-- DATA FOR THE TASK follows --
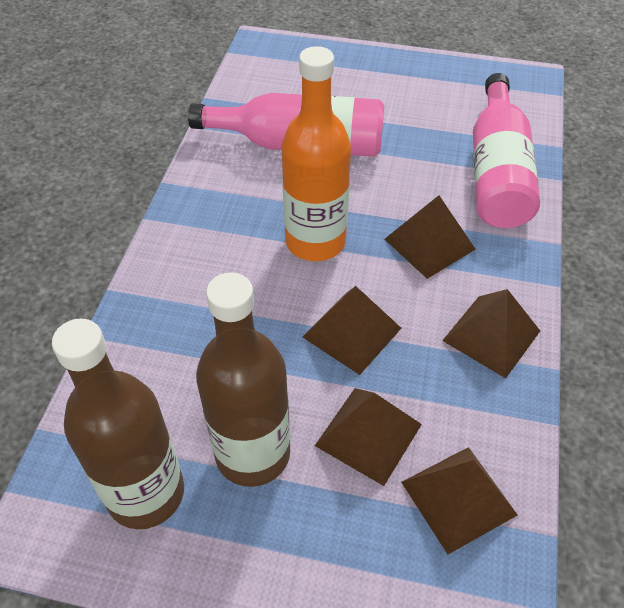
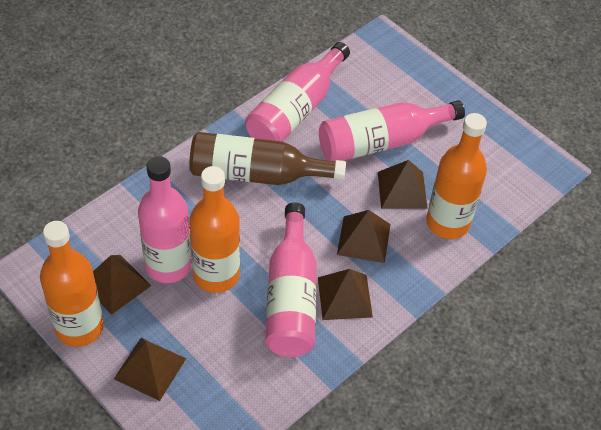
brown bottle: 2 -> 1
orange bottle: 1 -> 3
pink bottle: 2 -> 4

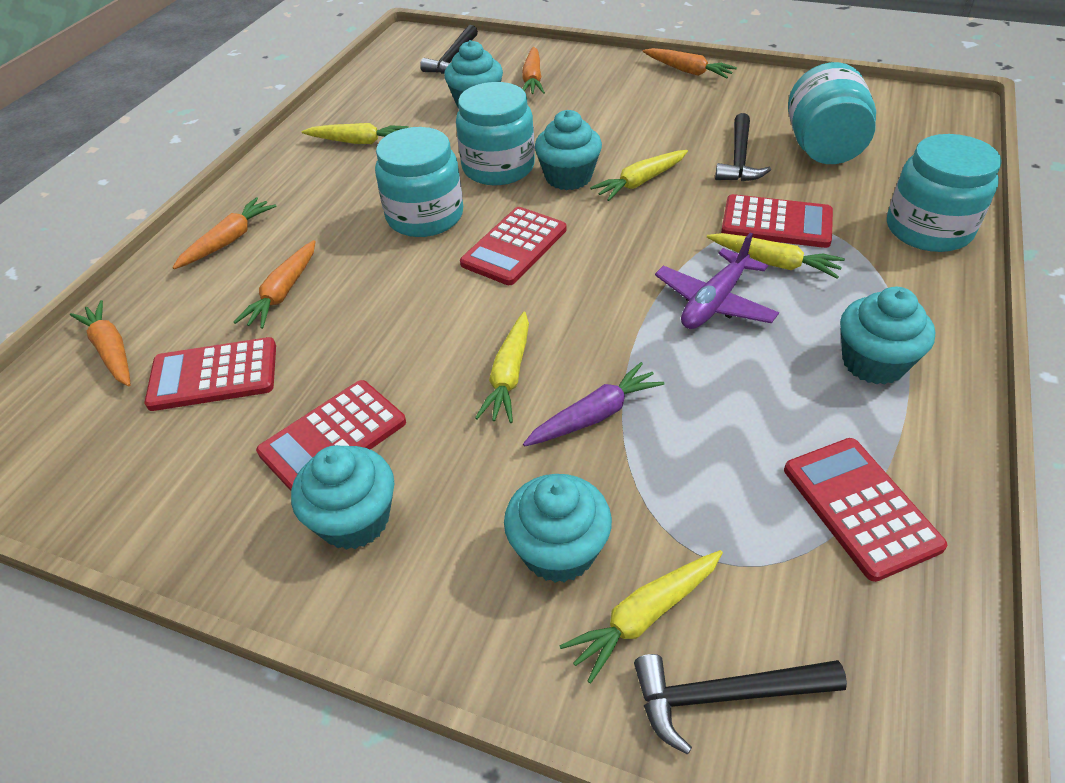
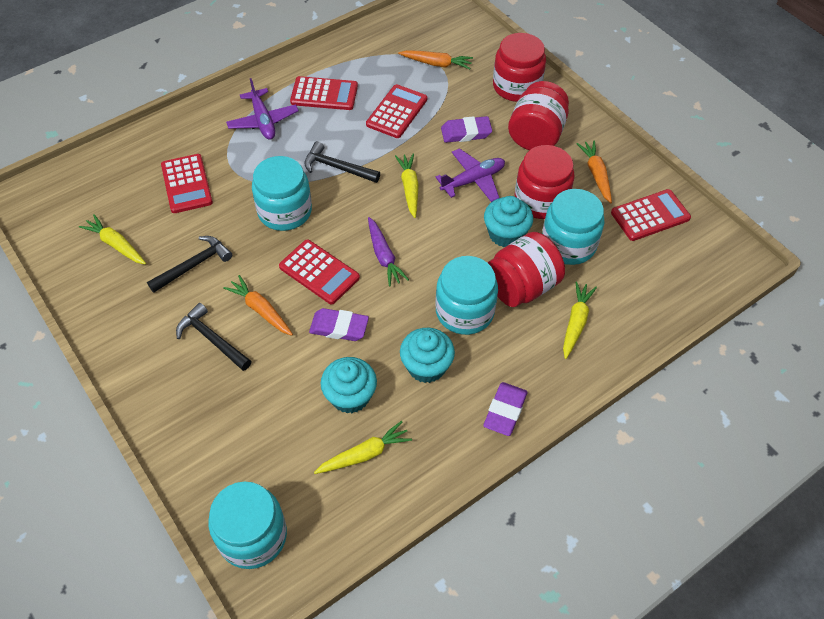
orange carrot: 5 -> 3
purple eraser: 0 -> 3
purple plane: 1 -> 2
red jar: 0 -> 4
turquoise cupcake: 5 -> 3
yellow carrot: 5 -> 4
-- DATA FOR THE TASK concluded --
INSTRUCTIONS TO FOLLOW. Could you output the lines above, exactly as written, from the one containing "purple plane: 1 -> 2" through the last, with both ends included and no others?

YOUR SOLUTION.
purple plane: 1 -> 2
red jar: 0 -> 4
turquoise cupcake: 5 -> 3
yellow carrot: 5 -> 4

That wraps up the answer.